§ Exercise aim: Each line of the data must reappear exactly in your answer, with no images included.

--- START ---

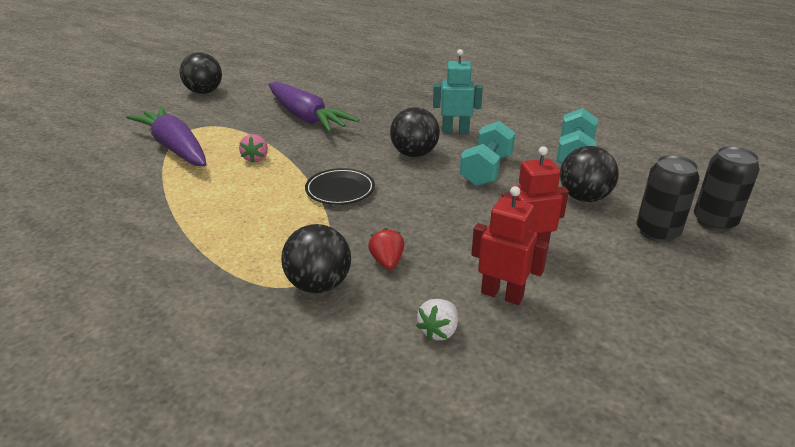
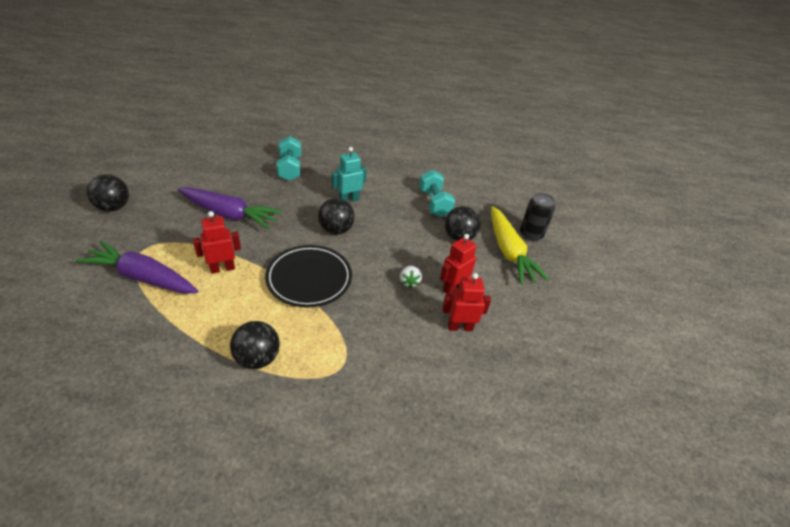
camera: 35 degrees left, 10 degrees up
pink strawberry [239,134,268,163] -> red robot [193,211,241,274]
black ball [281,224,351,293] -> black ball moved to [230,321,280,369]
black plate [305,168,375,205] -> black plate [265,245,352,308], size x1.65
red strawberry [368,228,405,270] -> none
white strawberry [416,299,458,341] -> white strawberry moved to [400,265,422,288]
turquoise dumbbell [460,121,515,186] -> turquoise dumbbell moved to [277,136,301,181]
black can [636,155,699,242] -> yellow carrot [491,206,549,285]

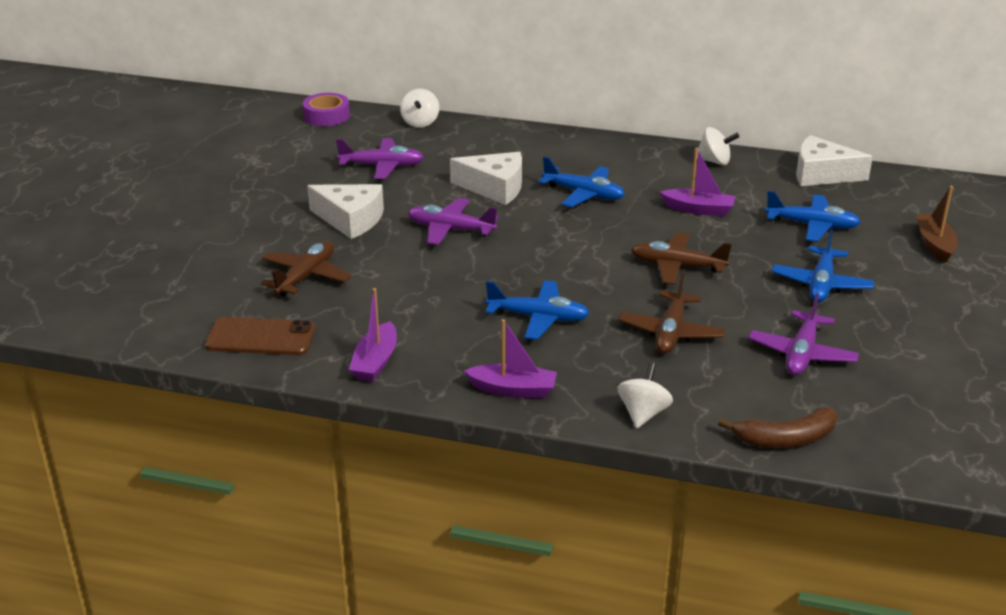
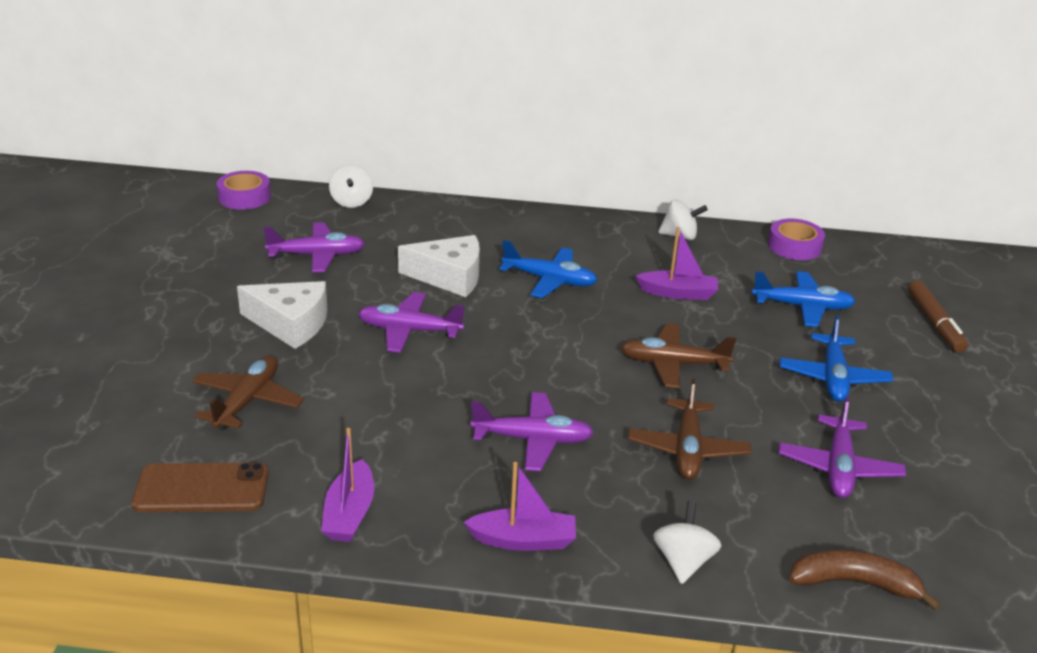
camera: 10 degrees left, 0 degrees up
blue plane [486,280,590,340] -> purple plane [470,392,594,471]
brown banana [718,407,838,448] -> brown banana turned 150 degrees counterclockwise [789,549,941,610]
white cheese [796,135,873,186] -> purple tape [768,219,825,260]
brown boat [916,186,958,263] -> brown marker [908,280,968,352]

--- END ---

§ Response to the exercise:
camera: 35 degrees left, 10 degrees up
pink strawberry [239,134,268,163] -> red robot [193,211,241,274]
black ball [281,224,351,293] -> black ball moved to [230,321,280,369]
black plate [305,168,375,205] -> black plate [265,245,352,308], size x1.65
red strawberry [368,228,405,270] -> none
white strawberry [416,299,458,341] -> white strawberry moved to [400,265,422,288]
turquoise dumbbell [460,121,515,186] -> turquoise dumbbell moved to [277,136,301,181]
black can [636,155,699,242] -> yellow carrot [491,206,549,285]

camera: 10 degrees left, 0 degrees up
blue plane [486,280,590,340] -> purple plane [470,392,594,471]
brown banana [718,407,838,448] -> brown banana turned 150 degrees counterclockwise [789,549,941,610]
white cheese [796,135,873,186] -> purple tape [768,219,825,260]
brown boat [916,186,958,263] -> brown marker [908,280,968,352]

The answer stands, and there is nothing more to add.